> _Exercise directions_: Going down the data below, set down exactly the line with "turquoise book: 4 -> 0" and each line after it through the line with "turquoise teddy bear: 4 -> 1"; no other lines.

> _Input for this task_:
>>
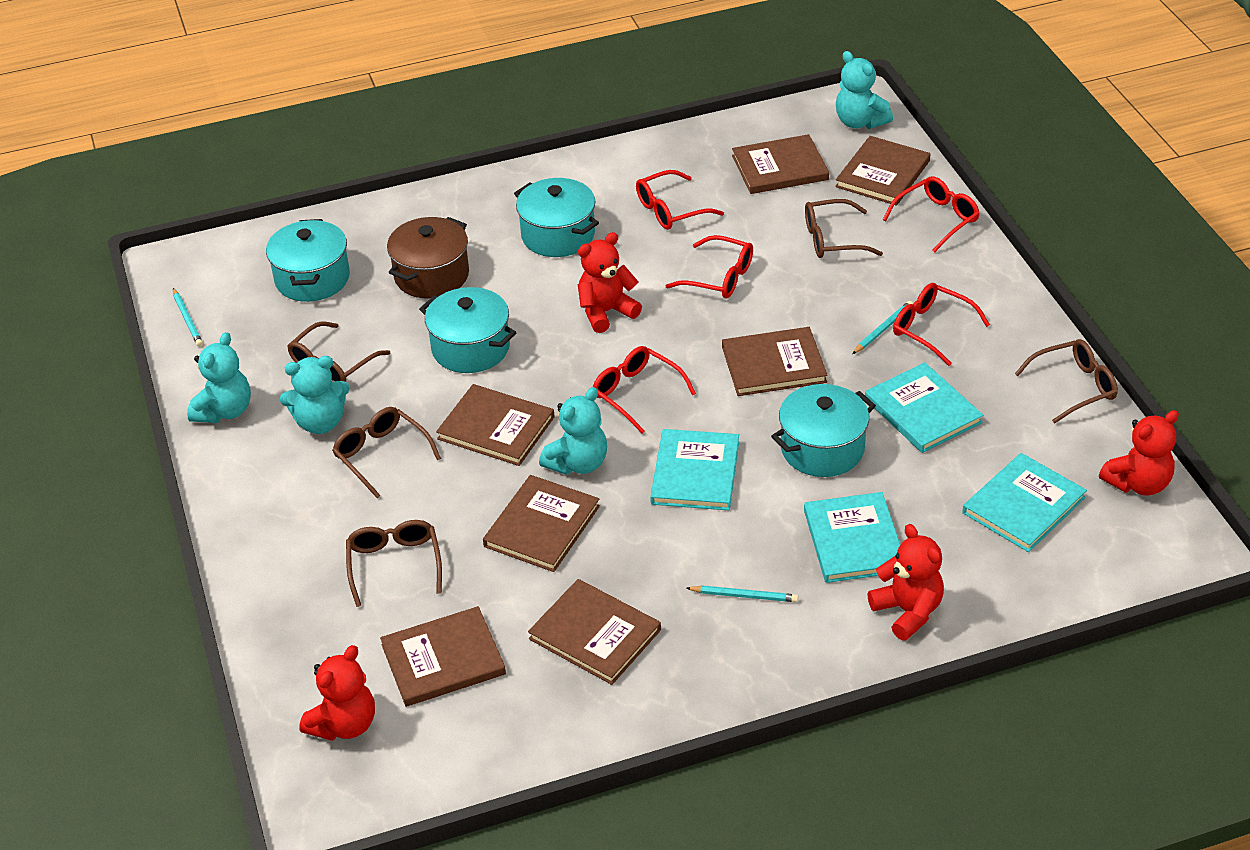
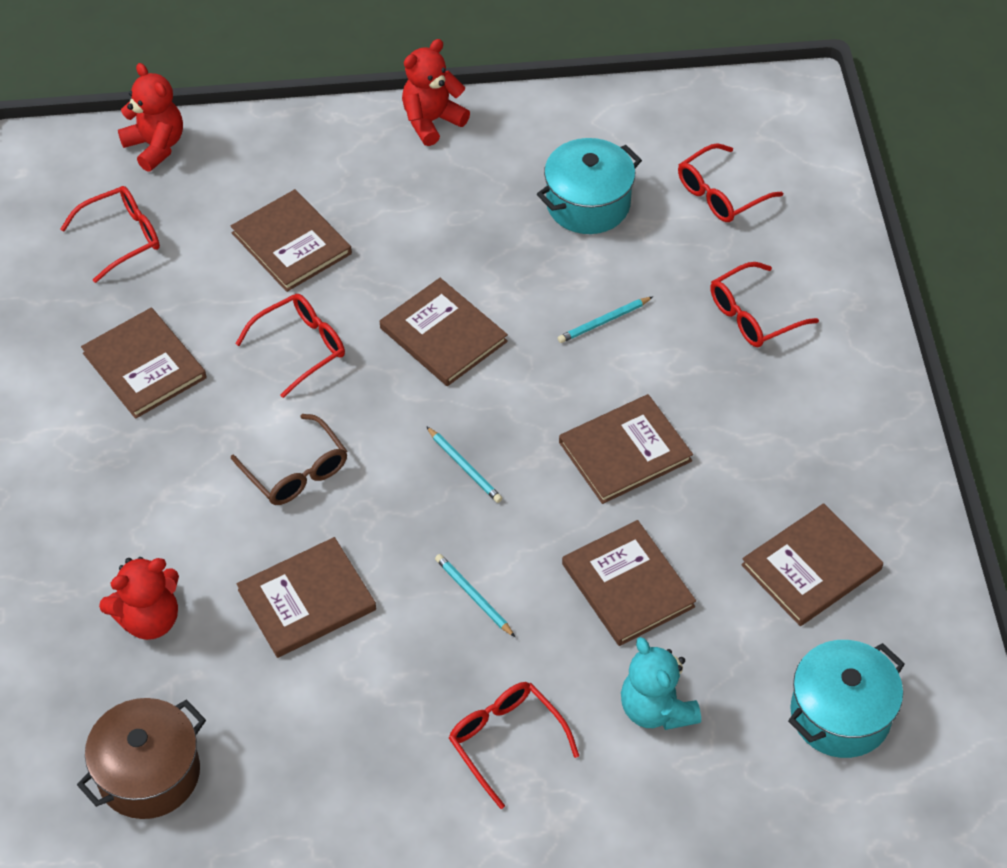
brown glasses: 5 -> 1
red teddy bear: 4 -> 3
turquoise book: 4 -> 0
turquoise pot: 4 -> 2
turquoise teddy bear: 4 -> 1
<<
>>
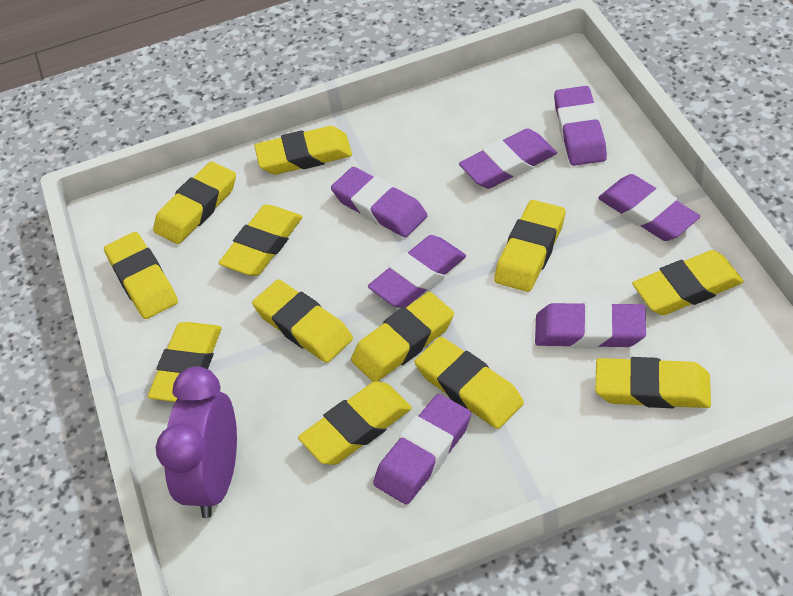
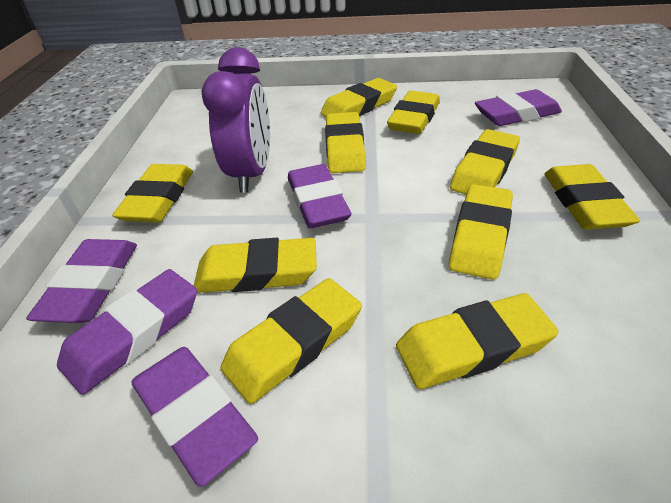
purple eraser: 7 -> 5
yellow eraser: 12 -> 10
<<
> _Response to this task_:
turquoise book: 4 -> 0
turquoise pot: 4 -> 2
turquoise teddy bear: 4 -> 1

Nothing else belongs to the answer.